## [INSTRUCTIONS FOR THE TASK]
Count the lines in the following data that include "yellow". Please write only the number.

## [RECORDS TO USE]
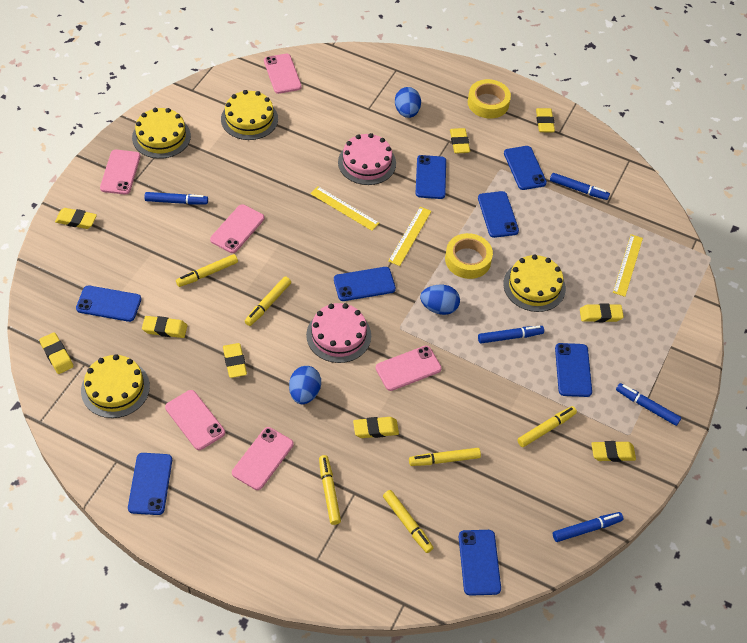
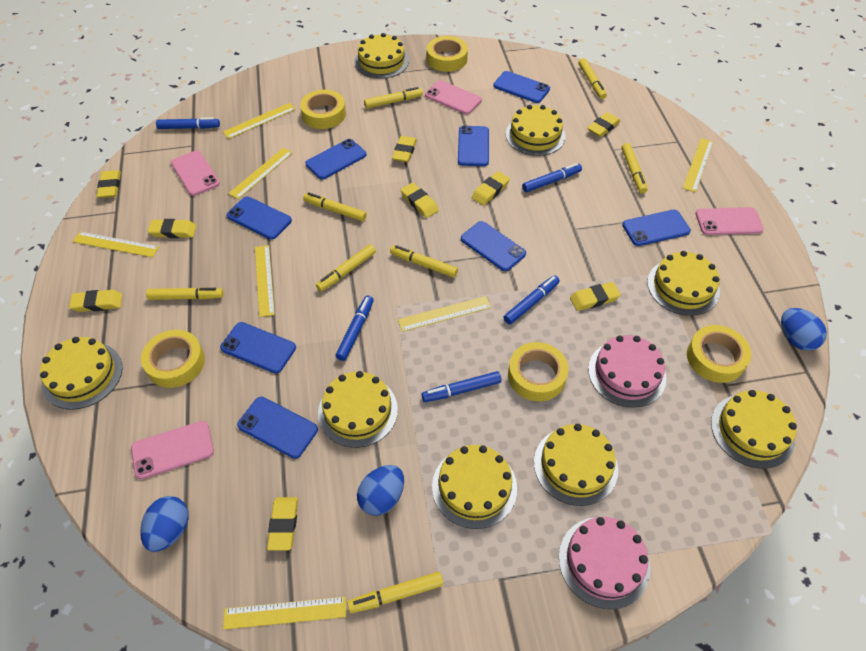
pink phone: 6 -> 4
yellow cake: 4 -> 8
yellow marker: 6 -> 8
yellow ruler: 3 -> 7
yellow tape: 2 -> 5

## [RESULT FOR THIS EXERCISE]
4